• _Task brief_: Print every record exactly, omitting all pictures.

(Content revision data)

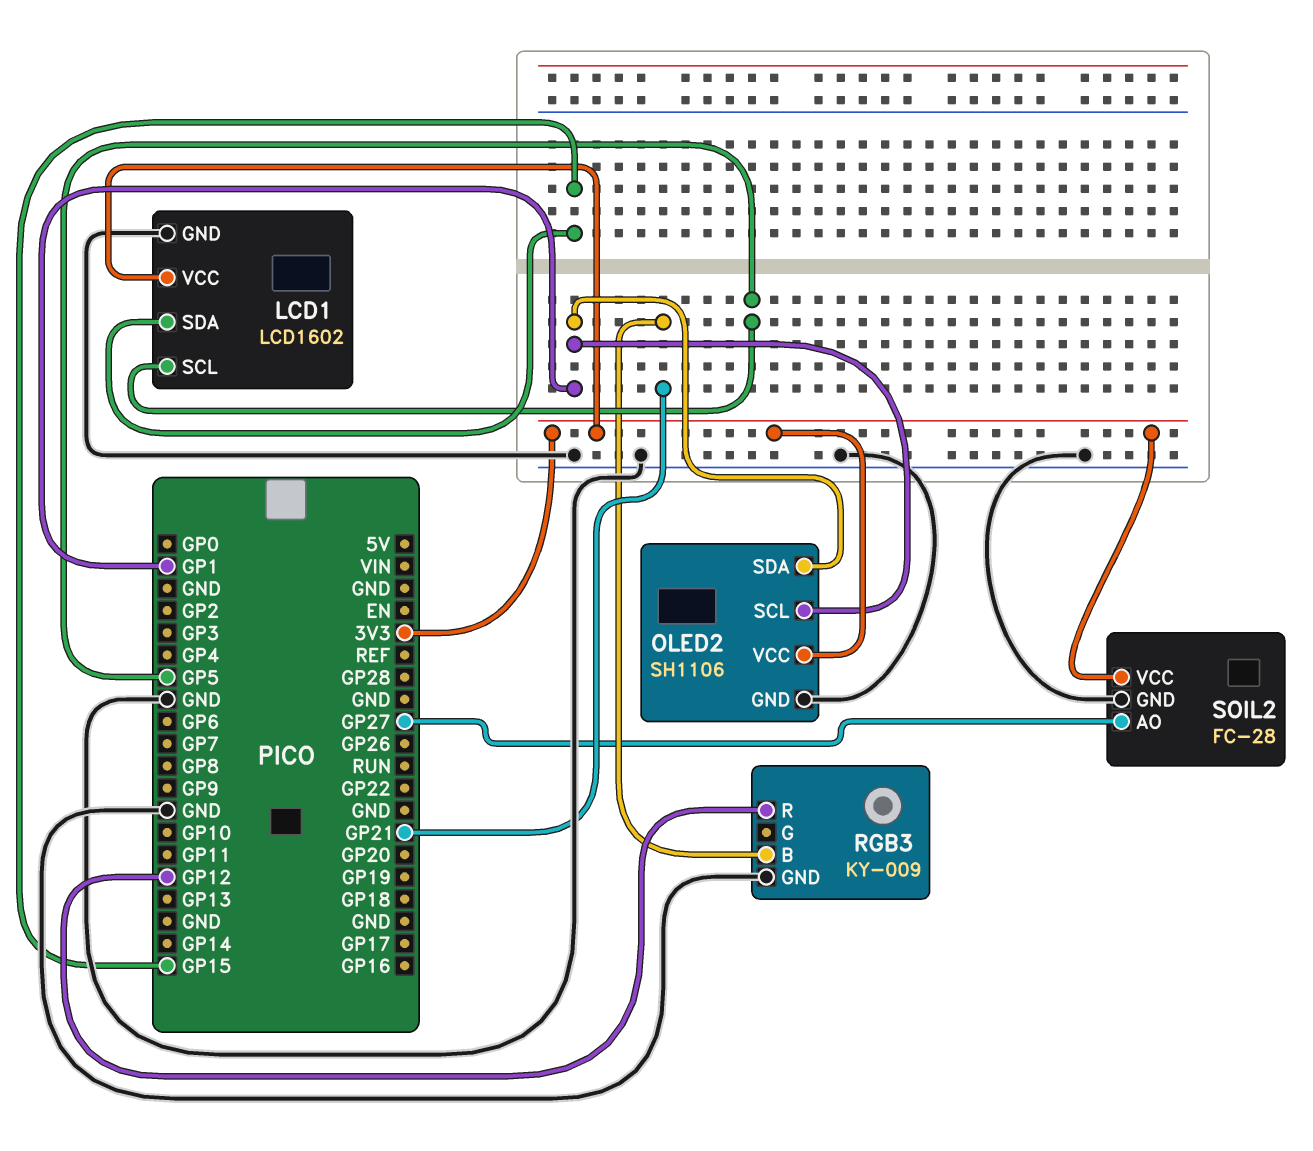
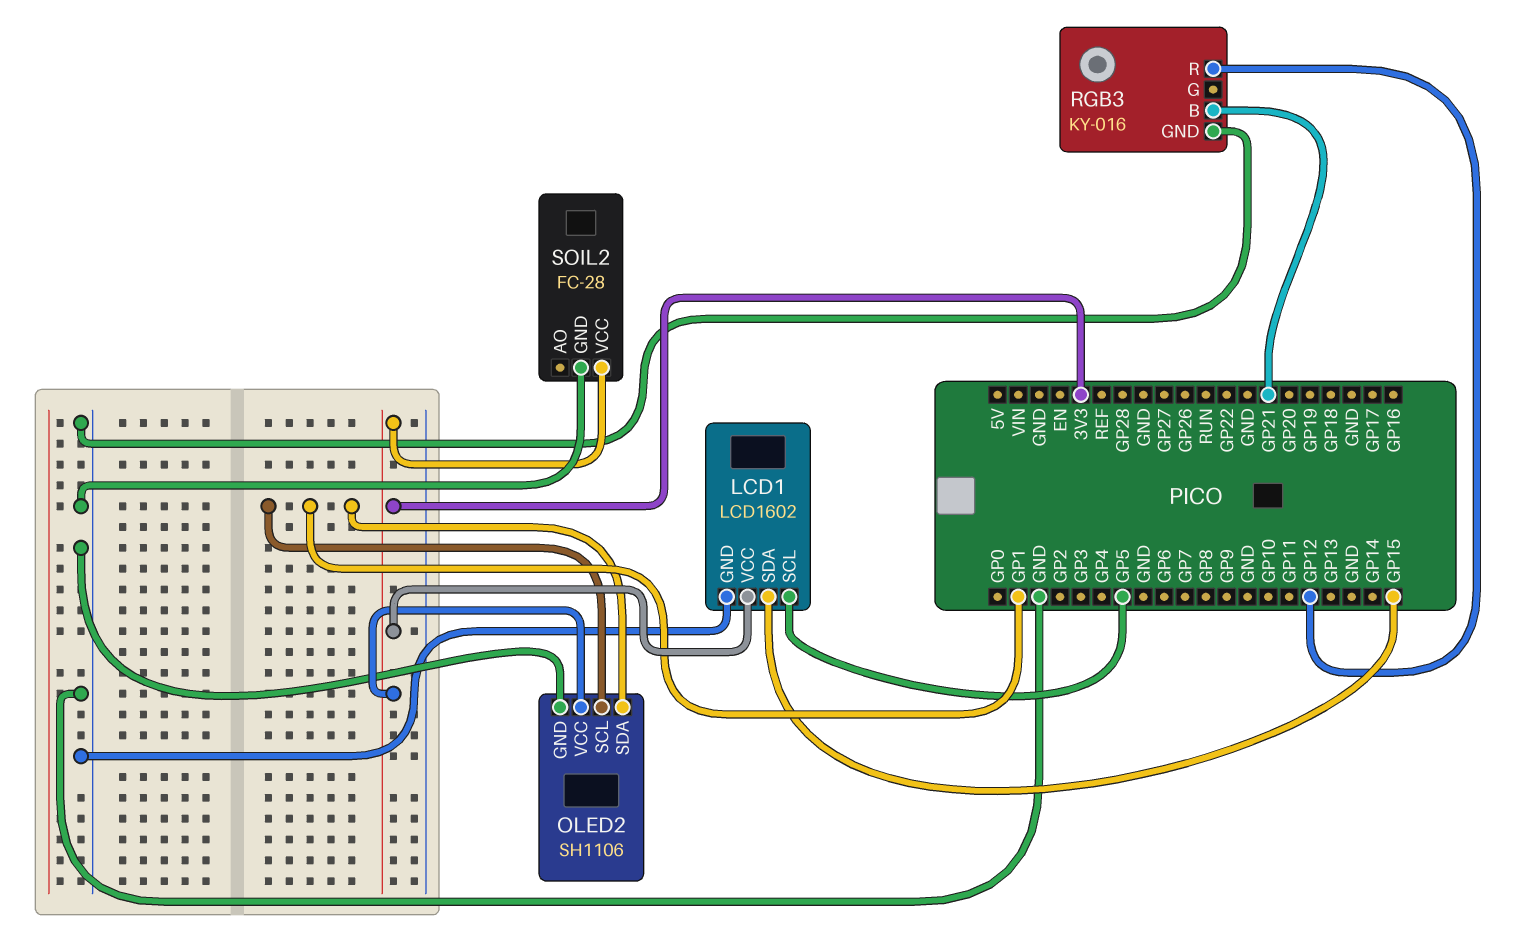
RGB3: KY-009 -> KY-016
SOIL2 pin AO: GP27 -> none

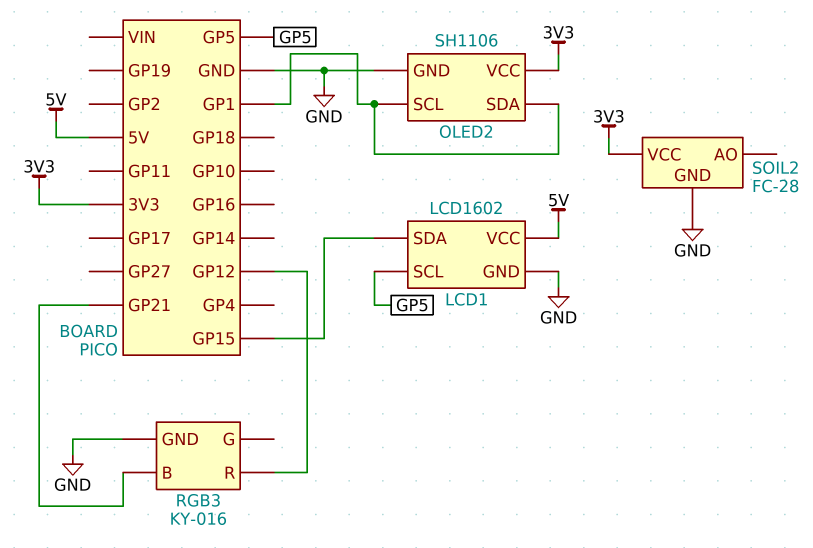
LCD1 pin VCC: 3V3 -> 5V

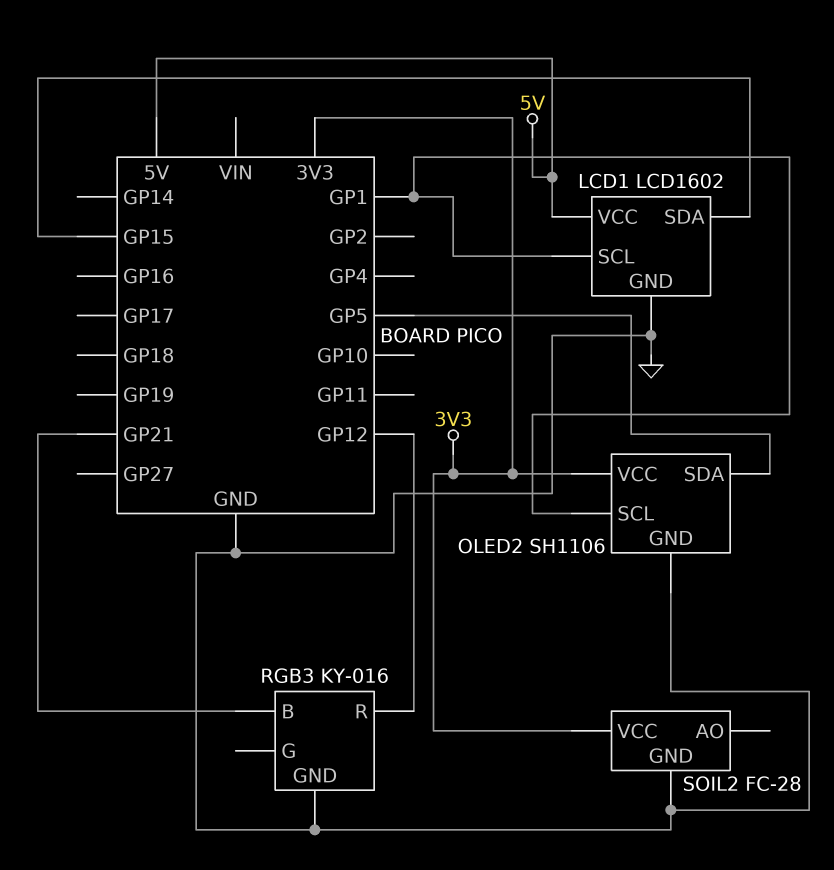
LCD1 pin SCL: GP5 -> GP1
OLED2 pin SDA: GP1 -> GP5

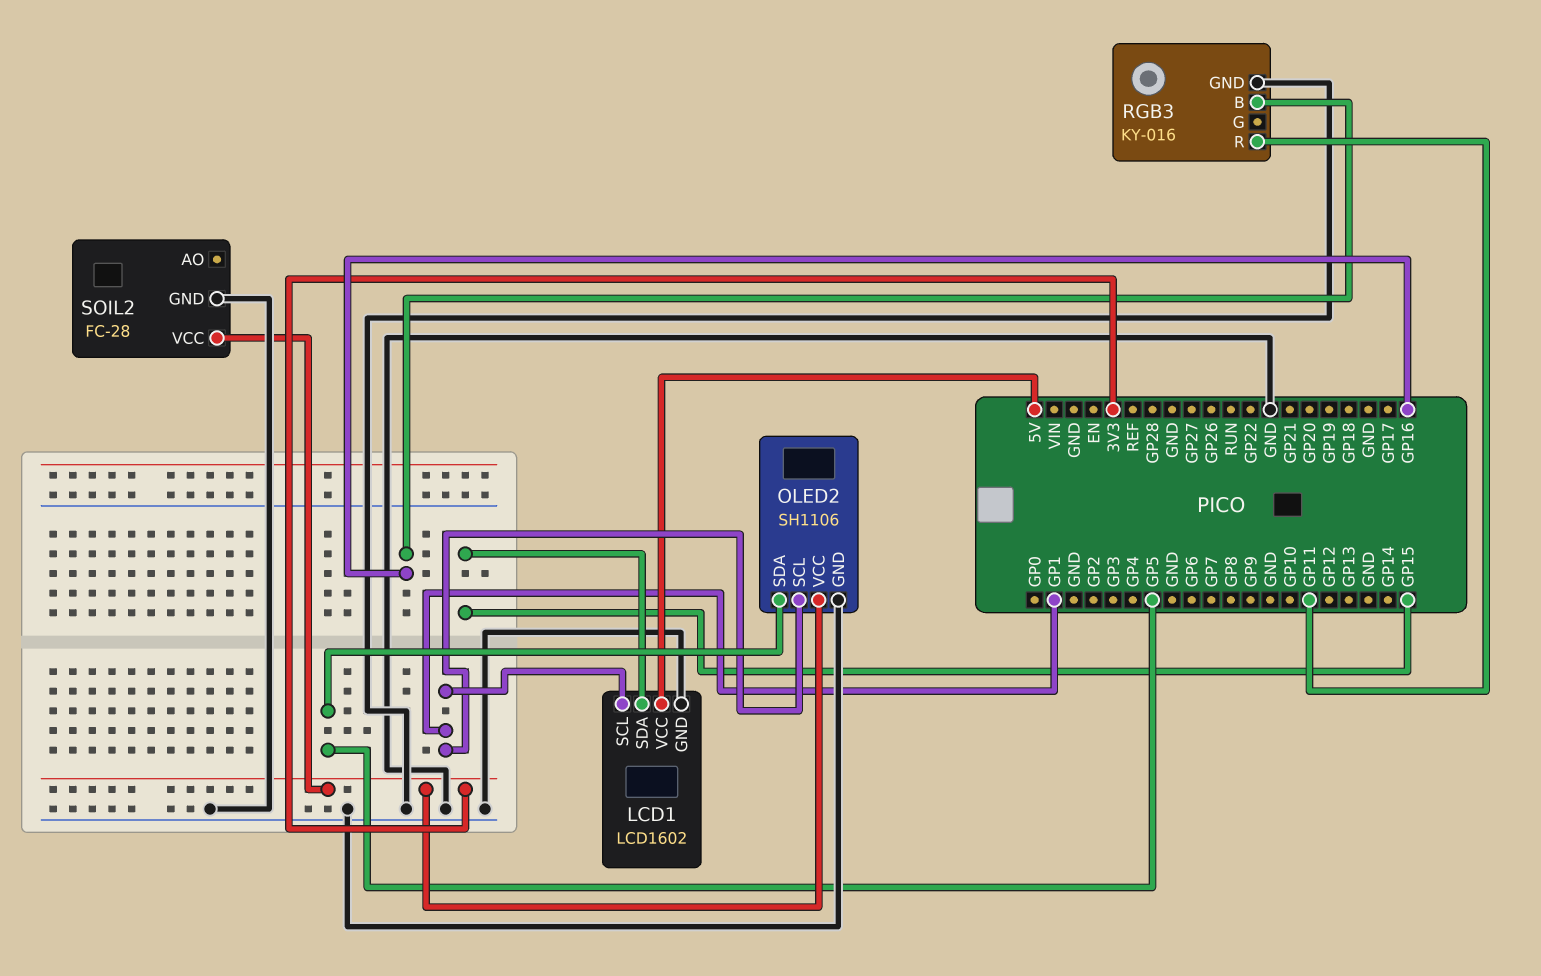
RGB3 pin B: GP21 -> GP16
RGB3 pin R: GP12 -> GP11

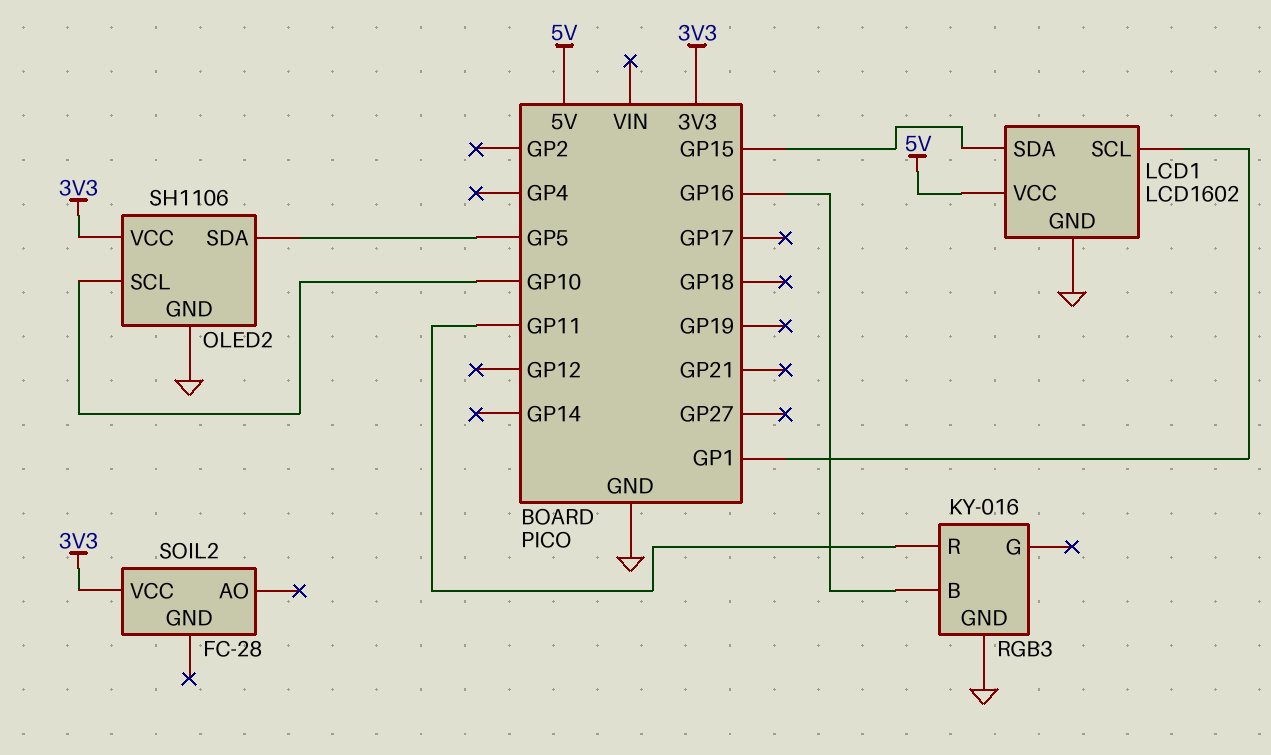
OLED2 pin SCL: GP1 -> GP10
SOIL2 pin GND: GND -> none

• _Answer for this exercise_:
RGB3: KY-009 -> KY-016
SOIL2 pin AO: GP27 -> none

LCD1 pin VCC: 3V3 -> 5V

LCD1 pin SCL: GP5 -> GP1
OLED2 pin SDA: GP1 -> GP5

RGB3 pin B: GP21 -> GP16
RGB3 pin R: GP12 -> GP11

OLED2 pin SCL: GP1 -> GP10
SOIL2 pin GND: GND -> none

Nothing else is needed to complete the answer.